▶ Problem
In the records below, the line containing "(144, 192) = (125, 349): grey" marks the start. Copy that line and everything after it exactly, through the last line.

▶ Data shown
____
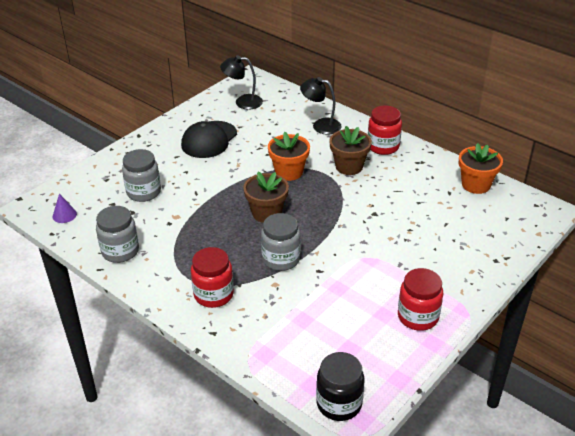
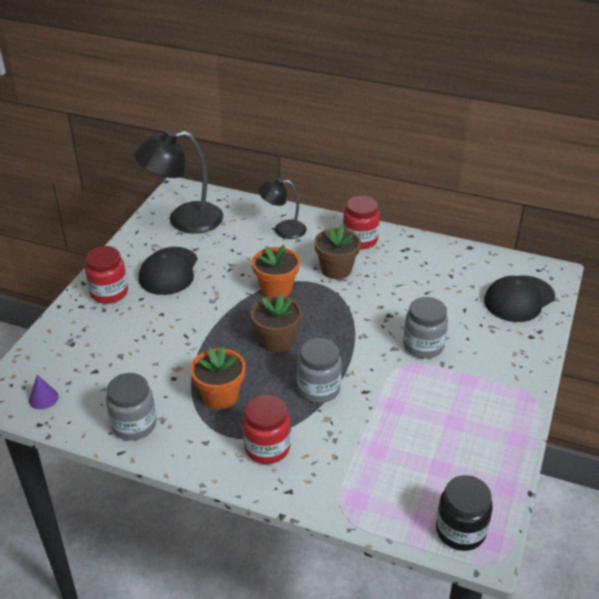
camera: 20 degrees left, 0 degrees up
(144, 192) = (125, 349): grey jar -> grey jar (423, 346)
(243, 102) = (184, 220): black lamp -> black lamp, size x1.71
(418, 317) = (488, 415): red jar -> red jar (109, 293)
(476, 185) = (472, 261): orange flower pot -> orange flower pot (220, 396)
(502, 226) = (519, 299): none -> black cap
____
▶ Output below
(144, 192) = (125, 349): grey jar -> grey jar (423, 346)
(243, 102) = (184, 220): black lamp -> black lamp, size x1.71
(418, 317) = (488, 415): red jar -> red jar (109, 293)
(476, 185) = (472, 261): orange flower pot -> orange flower pot (220, 396)
(502, 226) = (519, 299): none -> black cap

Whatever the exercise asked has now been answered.